Nothing but the lines below between the line holding "cyan brick A8:B8" and the line holding "cyan plate H7", inclusive, should appear in the answer, each set down exactly.

- **Data records**:
================

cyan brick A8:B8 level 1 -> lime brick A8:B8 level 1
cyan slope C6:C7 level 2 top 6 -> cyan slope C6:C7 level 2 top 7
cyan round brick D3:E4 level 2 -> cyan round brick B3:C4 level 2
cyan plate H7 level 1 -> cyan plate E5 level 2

================

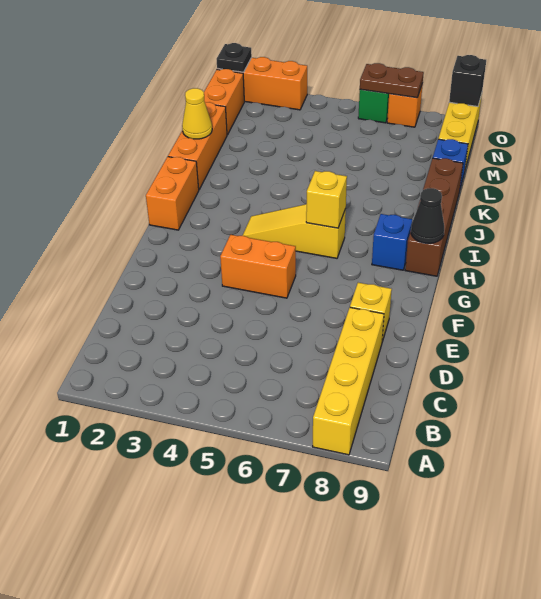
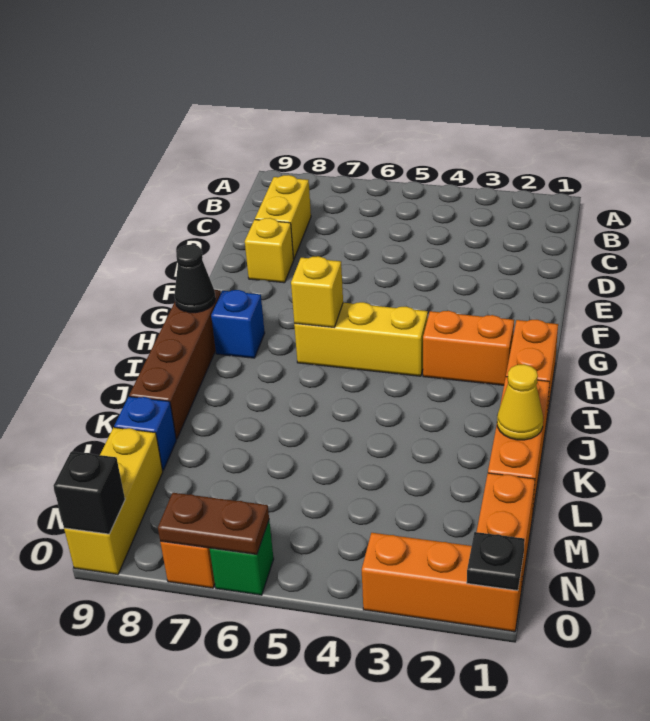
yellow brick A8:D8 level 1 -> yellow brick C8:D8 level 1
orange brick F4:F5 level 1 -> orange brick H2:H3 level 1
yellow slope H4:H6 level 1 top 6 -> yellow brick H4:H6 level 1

================

- **Output below**:
cyan brick A8:B8 level 1 -> lime brick A8:B8 level 1
cyan slope C6:C7 level 2 top 6 -> cyan slope C6:C7 level 2 top 7
cyan round brick D3:E4 level 2 -> cyan round brick B3:C4 level 2
cyan plate H7 level 1 -> cyan plate E5 level 2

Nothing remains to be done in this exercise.